Exercise input

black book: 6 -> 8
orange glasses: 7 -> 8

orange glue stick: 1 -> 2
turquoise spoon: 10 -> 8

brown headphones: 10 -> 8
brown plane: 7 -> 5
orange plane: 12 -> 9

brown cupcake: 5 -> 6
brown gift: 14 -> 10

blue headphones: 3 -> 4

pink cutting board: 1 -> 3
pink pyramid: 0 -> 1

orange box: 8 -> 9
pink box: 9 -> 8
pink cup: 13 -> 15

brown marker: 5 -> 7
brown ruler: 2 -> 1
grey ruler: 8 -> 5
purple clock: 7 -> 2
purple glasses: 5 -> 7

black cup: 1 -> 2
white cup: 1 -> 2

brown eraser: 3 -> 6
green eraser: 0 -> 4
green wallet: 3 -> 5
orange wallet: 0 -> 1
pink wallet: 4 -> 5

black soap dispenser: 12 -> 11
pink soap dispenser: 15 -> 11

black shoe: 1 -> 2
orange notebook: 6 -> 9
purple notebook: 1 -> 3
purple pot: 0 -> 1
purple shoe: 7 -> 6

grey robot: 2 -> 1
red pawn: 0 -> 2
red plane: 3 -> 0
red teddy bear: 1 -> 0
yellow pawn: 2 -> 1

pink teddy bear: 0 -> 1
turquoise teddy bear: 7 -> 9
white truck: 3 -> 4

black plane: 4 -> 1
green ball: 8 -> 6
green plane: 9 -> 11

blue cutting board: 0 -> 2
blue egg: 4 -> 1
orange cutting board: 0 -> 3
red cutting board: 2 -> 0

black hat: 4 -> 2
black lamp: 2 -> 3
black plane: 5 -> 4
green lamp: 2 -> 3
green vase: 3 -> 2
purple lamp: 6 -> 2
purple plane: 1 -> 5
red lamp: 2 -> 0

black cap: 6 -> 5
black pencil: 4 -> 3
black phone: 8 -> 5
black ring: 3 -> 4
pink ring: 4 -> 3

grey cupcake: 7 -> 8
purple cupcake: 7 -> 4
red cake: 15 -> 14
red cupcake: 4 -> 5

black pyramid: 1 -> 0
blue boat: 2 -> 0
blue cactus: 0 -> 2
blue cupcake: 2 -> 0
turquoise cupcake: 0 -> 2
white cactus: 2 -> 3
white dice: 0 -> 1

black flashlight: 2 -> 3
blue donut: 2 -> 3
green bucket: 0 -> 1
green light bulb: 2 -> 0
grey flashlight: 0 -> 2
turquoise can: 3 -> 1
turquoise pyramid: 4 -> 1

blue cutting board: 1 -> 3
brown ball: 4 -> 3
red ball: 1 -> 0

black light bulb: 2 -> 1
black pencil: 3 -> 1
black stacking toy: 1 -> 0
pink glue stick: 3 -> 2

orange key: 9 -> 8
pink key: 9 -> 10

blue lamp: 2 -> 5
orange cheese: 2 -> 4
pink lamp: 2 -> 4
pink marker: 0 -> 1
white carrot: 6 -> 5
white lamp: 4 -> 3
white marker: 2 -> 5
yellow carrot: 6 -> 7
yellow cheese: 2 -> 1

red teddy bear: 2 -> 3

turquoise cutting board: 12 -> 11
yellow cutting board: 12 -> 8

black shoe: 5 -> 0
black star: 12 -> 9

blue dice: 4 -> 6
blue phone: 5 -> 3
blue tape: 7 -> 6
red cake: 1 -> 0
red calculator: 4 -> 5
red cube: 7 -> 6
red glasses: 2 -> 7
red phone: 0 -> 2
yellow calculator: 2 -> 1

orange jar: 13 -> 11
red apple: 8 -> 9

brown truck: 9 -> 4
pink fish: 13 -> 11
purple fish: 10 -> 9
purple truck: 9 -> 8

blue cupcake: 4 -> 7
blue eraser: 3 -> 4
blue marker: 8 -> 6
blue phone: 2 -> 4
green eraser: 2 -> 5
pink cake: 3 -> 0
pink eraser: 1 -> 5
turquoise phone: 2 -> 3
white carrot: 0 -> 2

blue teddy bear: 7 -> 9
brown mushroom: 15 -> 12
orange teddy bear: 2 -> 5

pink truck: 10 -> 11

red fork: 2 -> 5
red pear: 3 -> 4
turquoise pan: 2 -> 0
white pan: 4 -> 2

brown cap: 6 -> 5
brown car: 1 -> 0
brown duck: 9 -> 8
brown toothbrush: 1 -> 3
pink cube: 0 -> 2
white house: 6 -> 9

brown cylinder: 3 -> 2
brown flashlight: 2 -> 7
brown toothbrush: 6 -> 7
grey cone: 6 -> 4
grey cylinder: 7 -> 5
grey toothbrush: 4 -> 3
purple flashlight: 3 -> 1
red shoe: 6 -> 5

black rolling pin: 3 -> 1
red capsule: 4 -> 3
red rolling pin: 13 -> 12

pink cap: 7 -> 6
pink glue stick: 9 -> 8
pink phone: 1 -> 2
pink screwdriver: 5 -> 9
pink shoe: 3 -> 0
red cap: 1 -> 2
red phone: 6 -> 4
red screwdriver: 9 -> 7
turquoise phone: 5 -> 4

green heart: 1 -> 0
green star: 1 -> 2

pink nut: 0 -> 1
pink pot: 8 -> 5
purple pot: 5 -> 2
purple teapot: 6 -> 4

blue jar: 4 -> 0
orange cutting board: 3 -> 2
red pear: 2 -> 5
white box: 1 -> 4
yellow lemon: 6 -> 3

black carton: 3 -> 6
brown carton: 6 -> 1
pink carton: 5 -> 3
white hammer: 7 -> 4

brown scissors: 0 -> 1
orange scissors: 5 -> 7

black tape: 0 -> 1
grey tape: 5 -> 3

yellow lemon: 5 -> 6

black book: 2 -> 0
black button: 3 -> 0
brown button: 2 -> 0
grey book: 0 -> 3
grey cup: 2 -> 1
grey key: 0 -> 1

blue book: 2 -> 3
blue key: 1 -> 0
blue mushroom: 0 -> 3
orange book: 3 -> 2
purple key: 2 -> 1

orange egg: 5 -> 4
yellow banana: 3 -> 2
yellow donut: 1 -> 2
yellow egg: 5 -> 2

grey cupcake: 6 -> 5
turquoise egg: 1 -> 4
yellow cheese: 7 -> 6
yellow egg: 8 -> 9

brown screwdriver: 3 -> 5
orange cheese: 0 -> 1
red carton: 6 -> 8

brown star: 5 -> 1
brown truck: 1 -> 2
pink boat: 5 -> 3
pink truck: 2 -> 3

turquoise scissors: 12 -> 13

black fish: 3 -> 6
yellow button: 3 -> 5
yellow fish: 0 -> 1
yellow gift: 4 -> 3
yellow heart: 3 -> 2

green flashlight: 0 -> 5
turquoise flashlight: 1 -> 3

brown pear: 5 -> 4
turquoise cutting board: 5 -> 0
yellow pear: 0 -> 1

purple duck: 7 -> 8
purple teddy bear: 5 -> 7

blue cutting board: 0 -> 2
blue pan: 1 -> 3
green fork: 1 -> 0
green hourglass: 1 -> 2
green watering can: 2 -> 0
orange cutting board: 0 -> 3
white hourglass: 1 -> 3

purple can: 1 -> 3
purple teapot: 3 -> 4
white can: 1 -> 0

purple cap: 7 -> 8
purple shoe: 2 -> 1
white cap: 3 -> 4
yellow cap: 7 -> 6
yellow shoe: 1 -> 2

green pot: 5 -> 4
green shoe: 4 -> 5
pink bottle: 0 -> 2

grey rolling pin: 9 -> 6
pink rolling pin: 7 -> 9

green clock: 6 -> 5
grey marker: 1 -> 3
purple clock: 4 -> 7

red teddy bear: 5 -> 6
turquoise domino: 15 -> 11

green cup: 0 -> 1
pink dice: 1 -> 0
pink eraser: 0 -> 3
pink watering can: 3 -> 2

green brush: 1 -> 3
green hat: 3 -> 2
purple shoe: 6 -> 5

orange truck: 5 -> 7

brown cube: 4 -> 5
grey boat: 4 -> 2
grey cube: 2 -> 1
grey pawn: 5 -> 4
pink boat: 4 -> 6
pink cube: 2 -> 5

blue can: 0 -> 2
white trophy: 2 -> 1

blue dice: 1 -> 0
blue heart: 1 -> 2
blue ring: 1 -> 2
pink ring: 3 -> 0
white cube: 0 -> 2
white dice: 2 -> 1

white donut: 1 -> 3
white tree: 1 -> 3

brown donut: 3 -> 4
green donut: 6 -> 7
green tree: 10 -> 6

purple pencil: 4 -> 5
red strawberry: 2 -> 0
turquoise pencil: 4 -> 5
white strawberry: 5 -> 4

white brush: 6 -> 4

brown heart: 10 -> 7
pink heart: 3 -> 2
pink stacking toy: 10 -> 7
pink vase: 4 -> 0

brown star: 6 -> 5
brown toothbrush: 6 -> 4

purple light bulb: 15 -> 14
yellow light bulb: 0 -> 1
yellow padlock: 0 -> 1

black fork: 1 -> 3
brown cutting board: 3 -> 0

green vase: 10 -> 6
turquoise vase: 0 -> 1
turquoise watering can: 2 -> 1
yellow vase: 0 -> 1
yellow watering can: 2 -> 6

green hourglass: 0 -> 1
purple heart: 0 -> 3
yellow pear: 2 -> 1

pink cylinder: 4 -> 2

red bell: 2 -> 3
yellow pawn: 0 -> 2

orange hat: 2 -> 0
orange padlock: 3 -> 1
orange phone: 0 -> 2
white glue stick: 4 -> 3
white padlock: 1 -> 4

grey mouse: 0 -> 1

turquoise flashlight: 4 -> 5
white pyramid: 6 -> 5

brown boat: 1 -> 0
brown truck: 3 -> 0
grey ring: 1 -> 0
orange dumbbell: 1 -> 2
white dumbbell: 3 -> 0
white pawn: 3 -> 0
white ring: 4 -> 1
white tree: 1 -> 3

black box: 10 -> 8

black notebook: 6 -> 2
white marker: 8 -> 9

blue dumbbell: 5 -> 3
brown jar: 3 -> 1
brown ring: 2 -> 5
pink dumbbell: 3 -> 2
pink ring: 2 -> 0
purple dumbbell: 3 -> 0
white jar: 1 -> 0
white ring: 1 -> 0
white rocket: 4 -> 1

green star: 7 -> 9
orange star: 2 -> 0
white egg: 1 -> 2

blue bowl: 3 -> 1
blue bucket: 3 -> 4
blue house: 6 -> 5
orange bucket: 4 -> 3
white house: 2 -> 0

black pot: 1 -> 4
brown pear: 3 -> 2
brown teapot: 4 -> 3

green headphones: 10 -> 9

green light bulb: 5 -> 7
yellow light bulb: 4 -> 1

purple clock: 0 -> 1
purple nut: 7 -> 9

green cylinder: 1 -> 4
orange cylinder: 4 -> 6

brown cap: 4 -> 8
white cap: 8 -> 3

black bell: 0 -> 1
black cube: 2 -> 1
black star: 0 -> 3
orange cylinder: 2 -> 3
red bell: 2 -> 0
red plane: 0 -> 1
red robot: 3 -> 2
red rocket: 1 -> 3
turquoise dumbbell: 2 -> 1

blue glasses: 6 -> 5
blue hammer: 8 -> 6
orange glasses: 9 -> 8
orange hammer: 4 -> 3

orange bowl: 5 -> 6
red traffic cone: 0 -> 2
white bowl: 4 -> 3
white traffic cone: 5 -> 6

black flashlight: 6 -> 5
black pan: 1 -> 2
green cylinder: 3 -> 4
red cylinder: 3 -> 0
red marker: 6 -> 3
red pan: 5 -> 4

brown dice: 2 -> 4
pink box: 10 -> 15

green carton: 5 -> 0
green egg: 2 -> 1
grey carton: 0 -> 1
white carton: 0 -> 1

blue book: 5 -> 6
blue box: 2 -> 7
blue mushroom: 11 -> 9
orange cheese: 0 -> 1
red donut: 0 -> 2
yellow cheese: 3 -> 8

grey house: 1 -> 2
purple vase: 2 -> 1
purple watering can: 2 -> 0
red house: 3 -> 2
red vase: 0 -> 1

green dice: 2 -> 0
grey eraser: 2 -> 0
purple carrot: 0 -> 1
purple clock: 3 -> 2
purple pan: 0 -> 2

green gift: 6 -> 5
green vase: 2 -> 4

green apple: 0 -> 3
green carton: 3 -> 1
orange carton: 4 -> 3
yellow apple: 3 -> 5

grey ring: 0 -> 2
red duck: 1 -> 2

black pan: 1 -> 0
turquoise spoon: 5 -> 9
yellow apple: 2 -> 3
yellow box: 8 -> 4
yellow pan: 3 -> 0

Assigned task
From the entries above, copy every line containing the word "screwdriver".

Answer to the problem
pink screwdriver: 5 -> 9
red screwdriver: 9 -> 7
brown screwdriver: 3 -> 5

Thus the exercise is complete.